▶ **YOUR GOAL**: Render the items below as a Markdown table with the columns Row and Line, giving each non-blank line its own row in order and skipping the blank lines.

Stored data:
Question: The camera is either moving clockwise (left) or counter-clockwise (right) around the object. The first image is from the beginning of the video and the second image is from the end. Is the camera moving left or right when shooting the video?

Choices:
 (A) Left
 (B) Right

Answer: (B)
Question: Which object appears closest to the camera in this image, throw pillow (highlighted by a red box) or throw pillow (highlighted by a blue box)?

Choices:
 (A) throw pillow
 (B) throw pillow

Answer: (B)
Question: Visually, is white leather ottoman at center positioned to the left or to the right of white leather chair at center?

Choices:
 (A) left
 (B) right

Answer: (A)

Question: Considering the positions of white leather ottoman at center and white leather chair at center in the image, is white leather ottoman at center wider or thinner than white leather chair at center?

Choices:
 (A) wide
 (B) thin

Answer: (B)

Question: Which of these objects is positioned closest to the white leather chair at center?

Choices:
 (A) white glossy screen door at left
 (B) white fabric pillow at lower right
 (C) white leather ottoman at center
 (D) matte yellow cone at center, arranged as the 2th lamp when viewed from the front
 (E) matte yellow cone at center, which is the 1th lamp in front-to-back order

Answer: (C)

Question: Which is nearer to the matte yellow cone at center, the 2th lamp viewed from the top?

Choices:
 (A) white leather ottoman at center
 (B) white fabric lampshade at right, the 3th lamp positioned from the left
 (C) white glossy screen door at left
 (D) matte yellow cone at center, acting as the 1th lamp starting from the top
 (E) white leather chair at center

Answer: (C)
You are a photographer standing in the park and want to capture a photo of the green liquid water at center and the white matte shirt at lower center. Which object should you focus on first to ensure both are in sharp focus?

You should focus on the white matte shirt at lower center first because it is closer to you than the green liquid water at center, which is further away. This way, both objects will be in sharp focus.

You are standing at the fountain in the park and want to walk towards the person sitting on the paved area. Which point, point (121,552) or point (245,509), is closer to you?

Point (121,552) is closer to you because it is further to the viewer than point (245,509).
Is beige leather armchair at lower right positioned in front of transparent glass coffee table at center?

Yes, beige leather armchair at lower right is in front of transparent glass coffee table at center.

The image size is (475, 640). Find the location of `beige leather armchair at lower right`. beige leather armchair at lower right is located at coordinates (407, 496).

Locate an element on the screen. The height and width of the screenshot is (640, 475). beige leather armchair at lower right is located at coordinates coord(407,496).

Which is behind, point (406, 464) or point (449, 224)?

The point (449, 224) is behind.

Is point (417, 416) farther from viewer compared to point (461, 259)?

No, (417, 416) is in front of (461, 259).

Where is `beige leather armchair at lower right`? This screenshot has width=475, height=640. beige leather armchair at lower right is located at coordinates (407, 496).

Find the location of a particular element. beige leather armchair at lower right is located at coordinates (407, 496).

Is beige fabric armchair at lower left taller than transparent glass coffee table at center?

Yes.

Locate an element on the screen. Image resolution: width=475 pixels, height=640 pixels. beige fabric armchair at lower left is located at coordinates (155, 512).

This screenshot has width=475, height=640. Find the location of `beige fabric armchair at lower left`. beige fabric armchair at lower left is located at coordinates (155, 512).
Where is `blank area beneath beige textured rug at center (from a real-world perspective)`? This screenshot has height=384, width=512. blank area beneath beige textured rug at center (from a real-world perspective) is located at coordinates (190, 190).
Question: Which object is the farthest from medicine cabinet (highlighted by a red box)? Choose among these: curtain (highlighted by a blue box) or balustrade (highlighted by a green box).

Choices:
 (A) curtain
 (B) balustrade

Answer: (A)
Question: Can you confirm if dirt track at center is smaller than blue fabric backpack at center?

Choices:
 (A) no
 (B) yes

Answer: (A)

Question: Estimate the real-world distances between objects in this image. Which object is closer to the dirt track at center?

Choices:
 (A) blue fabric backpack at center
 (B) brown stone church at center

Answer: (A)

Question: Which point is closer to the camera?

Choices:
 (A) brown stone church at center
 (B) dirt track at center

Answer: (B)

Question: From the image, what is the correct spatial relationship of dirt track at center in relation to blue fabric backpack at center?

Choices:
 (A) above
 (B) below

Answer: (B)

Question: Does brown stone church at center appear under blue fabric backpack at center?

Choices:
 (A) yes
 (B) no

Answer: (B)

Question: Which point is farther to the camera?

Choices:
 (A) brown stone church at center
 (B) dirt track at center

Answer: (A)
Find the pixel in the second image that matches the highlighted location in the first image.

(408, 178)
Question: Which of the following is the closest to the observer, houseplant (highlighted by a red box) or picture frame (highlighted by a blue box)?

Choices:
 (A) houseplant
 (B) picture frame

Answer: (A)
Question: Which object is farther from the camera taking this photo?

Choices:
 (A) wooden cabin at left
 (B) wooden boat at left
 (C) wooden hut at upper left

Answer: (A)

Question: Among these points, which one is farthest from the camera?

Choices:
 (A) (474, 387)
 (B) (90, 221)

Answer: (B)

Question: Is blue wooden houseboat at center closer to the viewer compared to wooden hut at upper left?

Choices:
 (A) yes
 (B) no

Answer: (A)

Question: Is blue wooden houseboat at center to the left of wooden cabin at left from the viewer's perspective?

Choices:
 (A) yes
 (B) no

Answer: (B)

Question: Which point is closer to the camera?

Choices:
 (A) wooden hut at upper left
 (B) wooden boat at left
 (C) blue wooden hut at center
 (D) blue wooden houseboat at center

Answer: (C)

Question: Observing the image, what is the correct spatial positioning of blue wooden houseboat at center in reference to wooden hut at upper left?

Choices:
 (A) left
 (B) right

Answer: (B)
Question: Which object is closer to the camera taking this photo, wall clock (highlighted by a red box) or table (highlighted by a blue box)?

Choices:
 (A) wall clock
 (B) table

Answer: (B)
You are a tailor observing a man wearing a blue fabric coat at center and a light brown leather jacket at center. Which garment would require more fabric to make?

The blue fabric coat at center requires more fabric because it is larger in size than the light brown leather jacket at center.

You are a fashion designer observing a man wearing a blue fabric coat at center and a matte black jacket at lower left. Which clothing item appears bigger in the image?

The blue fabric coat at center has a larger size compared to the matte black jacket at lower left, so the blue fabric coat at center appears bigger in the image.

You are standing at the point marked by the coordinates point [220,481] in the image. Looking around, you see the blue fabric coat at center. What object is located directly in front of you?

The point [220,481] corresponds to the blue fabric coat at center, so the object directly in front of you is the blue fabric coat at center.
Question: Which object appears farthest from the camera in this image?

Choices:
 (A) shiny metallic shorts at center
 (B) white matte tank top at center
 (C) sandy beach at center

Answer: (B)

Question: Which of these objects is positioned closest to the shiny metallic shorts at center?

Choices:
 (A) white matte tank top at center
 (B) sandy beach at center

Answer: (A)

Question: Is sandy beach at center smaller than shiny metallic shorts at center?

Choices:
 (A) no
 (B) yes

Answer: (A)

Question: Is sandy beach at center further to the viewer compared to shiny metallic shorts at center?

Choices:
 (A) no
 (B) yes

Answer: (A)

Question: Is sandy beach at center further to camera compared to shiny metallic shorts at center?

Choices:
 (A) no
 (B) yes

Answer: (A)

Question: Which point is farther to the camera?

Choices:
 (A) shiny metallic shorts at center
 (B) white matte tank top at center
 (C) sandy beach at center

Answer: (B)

▶ **THE ANSWER**:
| Row | Line |
|---|---|
| 1 | Question: The camera is either moving clockwise (left) or counter-clockwise (right) around the object. The first image is from the beginning of the video and the second image is from the end. Is the camera moving left or right when shooting the video? |
| 2 | Choices: |
| 3 |  (A) Left |
| 4 |  (B) Right |
| 5 | Answer: (B) |
| 6 | Question: Which object appears closest to the camera in this image, throw pillow (highlighted by a red box) or throw pillow (highlighted by a blue box)? |
| 7 | Choices: |
| 8 |  (A) throw pillow |
| 9 |  (B) throw pillow |
| 10 | Answer: (B) |
| 11 | Question: Visually, is white leather ottoman at center positioned to the left or to the right of white leather chair at center? |
| 12 | Choices: |
| 13 |  (A) left |
| 14 |  (B) right |
| 15 | Answer: (A) |
| 16 | Question: Considering the positions of white leather ottoman at center and white leather chair at center in the image, is white leather ottoman at center wider or thinner than white leather chair at center? |
| 17 | Choices: |
| 18 |  (A) wide |
| 19 |  (B) thin |
| 20 | Answer: (B) |
| 21 | Question: Which of these objects is positioned closest to the white leather chair at center? |
| 22 | Choices: |
| 23 |  (A) white glossy screen door at left |
| 24 |  (B) white fabric pillow at lower right |
| 25 |  (C) white leather ottoman at center |
| 26 |  (D) matte yellow cone at center, arranged as the 2th lamp when viewed from the front |
| 27 |  (E) matte yellow cone at center, which is the 1th lamp in front-to-back order |
| 28 | Answer: (C) |
| 29 | Question: Which is nearer to the matte yellow cone at center, the 2th lamp viewed from the top? |
| 30 | Choices: |
| 31 |  (A) white leather ottoman at center |
| 32 |  (B) white fabric lampshade at right, the 3th lamp positioned from the left |
| 33 |  (C) white glossy screen door at left |
| 34 |  (D) matte yellow cone at center, acting as the 1th lamp starting from the top |
| 35 |  (E) white leather chair at center |
| 36 | Answer: (C) |
| 37 | You are a photographer standing in the park and want to capture a photo of the green liquid water at center and the white matte shirt at lower center. Which object should you focus on first to ensure both are in sharp focus? |
| 38 | You should focus on the white matte shirt at lower center first because it is closer to you than the green liquid water at center, which is further away. This way, both objects will be in sharp focus. |
| 39 | You are standing at the fountain in the park and want to walk towards the person sitting on the paved area. Which point, point (121,552) or point (245,509), is closer to you? |
| 40 | Point (121,552) is closer to you because it is further to the viewer than point (245,509). |
| 41 | Is beige leather armchair at lower right positioned in front of transparent glass coffee table at center? |
| 42 | Yes, beige leather armchair at lower right is in front of transparent glass coffee table at center. |
| 43 | The image size is (475, 640). Find the location of `beige leather armchair at lower right`. beige leather armchair at lower right is located at coordinates (407, 496). |
| 44 | Locate an element on the screen. The height and width of the screenshot is (640, 475). beige leather armchair at lower right is located at coordinates coord(407,496). |
| 45 | Which is behind, point (406, 464) or point (449, 224)? |
| 46 | The point (449, 224) is behind. |
| 47 | Is point (417, 416) farther from viewer compared to point (461, 259)? |
| 48 | No, (417, 416) is in front of (461, 259). |
| 49 | Where is `beige leather armchair at lower right`? This screenshot has width=475, height=640. beige leather armchair at lower right is located at coordinates (407, 496). |
| 50 | Find the location of a particular element. beige leather armchair at lower right is located at coordinates (407, 496). |
| 51 | Is beige fabric armchair at lower left taller than transparent glass coffee table at center? |
| 52 | Yes. |
| 53 | Locate an element on the screen. Image resolution: width=475 pixels, height=640 pixels. beige fabric armchair at lower left is located at coordinates (155, 512). |
| 54 | This screenshot has width=475, height=640. Find the location of `beige fabric armchair at lower left`. beige fabric armchair at lower left is located at coordinates (155, 512). |
| 55 | Where is `blank area beneath beige textured rug at center (from a real-world perspective)`? This screenshot has height=384, width=512. blank area beneath beige textured rug at center (from a real-world perspective) is located at coordinates (190, 190). |
| 56 | Question: Which object is the farthest from medicine cabinet (highlighted by a red box)? Choose among these: curtain (highlighted by a blue box) or balustrade (highlighted by a green box). |
| 57 | Choices: |
| 58 |  (A) curtain |
| 59 |  (B) balustrade |
| 60 | Answer: (A) |
| 61 | Question: Can you confirm if dirt track at center is smaller than blue fabric backpack at center? |
| 62 | Choices: |
| 63 |  (A) no |
| 64 |  (B) yes |
| 65 | Answer: (A) |
| 66 | Question: Estimate the real-world distances between objects in this image. Which object is closer to the dirt track at center? |
| 67 | Choices: |
| 68 |  (A) blue fabric backpack at center |
| 69 |  (B) brown stone church at center |
| 70 | Answer: (A) |
| 71 | Question: Which point is closer to the camera? |
| 72 | Choices: |
| 73 |  (A) brown stone church at center |
| 74 |  (B) dirt track at center |
| 75 | Answer: (B) |
| 76 | Question: From the image, what is the correct spatial relationship of dirt track at center in relation to blue fabric backpack at center? |
| 77 | Choices: |
| 78 |  (A) above |
| 79 |  (B) below |
| 80 | Answer: (B) |
| 81 | Question: Does brown stone church at center appear under blue fabric backpack at center? |
| 82 | Choices: |
| 83 |  (A) yes |
| 84 |  (B) no |
| 85 | Answer: (B) |
| 86 | Question: Which point is farther to the camera? |
| 87 | Choices: |
| 88 |  (A) brown stone church at center |
| 89 |  (B) dirt track at center |
| 90 | Answer: (A) |
| 91 | Find the pixel in the second image that matches the highlighted location in the first image. |
| 92 | (408, 178) |
| 93 | Question: Which of the following is the closest to the observer, houseplant (highlighted by a red box) or picture frame (highlighted by a blue box)? |
| 94 | Choices: |
| 95 |  (A) houseplant |
| 96 |  (B) picture frame |
| 97 | Answer: (A) |
| 98 | Question: Which object is farther from the camera taking this photo? |
| 99 | Choices: |
| 100 |  (A) wooden cabin at left |
| 101 |  (B) wooden boat at left |
| 102 |  (C) wooden hut at upper left |
| 103 | Answer: (A) |
| 104 | Question: Among these points, which one is farthest from the camera? |
| 105 | Choices: |
| 106 |  (A) (474, 387) |
| 107 |  (B) (90, 221) |
| 108 | Answer: (B) |
| 109 | Question: Is blue wooden houseboat at center closer to the viewer compared to wooden hut at upper left? |
| 110 | Choices: |
| 111 |  (A) yes |
| 112 |  (B) no |
| 113 | Answer: (A) |
| 114 | Question: Is blue wooden houseboat at center to the left of wooden cabin at left from the viewer's perspective? |
| 115 | Choices: |
| 116 |  (A) yes |
| 117 |  (B) no |
| 118 | Answer: (B) |
| 119 | Question: Which point is closer to the camera? |
| 120 | Choices: |
| 121 |  (A) wooden hut at upper left |
| 122 |  (B) wooden boat at left |
| 123 |  (C) blue wooden hut at center |
| 124 |  (D) blue wooden houseboat at center |
| 125 | Answer: (C) |
| 126 | Question: Observing the image, what is the correct spatial positioning of blue wooden houseboat at center in reference to wooden hut at upper left? |
| 127 | Choices: |
| 128 |  (A) left |
| 129 |  (B) right |
| 130 | Answer: (B) |
| 131 | Question: Which object is closer to the camera taking this photo, wall clock (highlighted by a red box) or table (highlighted by a blue box)? |
| 132 | Choices: |
| 133 |  (A) wall clock |
| 134 |  (B) table |
| 135 | Answer: (B) |
| 136 | You are a tailor observing a man wearing a blue fabric coat at center and a light brown leather jacket at center. Which garment would require more fabric to make? |
| 137 | The blue fabric coat at center requires more fabric because it is larger in size than the light brown leather jacket at center. |
| 138 | You are a fashion designer observing a man wearing a blue fabric coat at center and a matte black jacket at lower left. Which clothing item appears bigger in the image? |
| 139 | The blue fabric coat at center has a larger size compared to the matte black jacket at lower left, so the blue fabric coat at center appears bigger in the image. |
| 140 | You are standing at the point marked by the coordinates point [220,481] in the image. Looking around, you see the blue fabric coat at center. What object is located directly in front of you? |
| 141 | The point [220,481] corresponds to the blue fabric coat at center, so the object directly in front of you is the blue fabric coat at center. |
| 142 | Question: Which object appears farthest from the camera in this image? |
| 143 | Choices: |
| 144 |  (A) shiny metallic shorts at center |
| 145 |  (B) white matte tank top at center |
| 146 |  (C) sandy beach at center |
| 147 | Answer: (B) |
| 148 | Question: Which of these objects is positioned closest to the shiny metallic shorts at center? |
| 149 | Choices: |
| 150 |  (A) white matte tank top at center |
| 151 |  (B) sandy beach at center |
| 152 | Answer: (A) |
| 153 | Question: Is sandy beach at center smaller than shiny metallic shorts at center? |
| 154 | Choices: |
| 155 |  (A) no |
| 156 |  (B) yes |
| 157 | Answer: (A) |
| 158 | Question: Is sandy beach at center further to the viewer compared to shiny metallic shorts at center? |
| 159 | Choices: |
| 160 |  (A) no |
| 161 |  (B) yes |
| 162 | Answer: (A) |
| 163 | Question: Is sandy beach at center further to camera compared to shiny metallic shorts at center? |
| 164 | Choices: |
| 165 |  (A) no |
| 166 |  (B) yes |
| 167 | Answer: (A) |
| 168 | Question: Which point is farther to the camera? |
| 169 | Choices: |
| 170 |  (A) shiny metallic shorts at center |
| 171 |  (B) white matte tank top at center |
| 172 |  (C) sandy beach at center |
| 173 | Answer: (B) |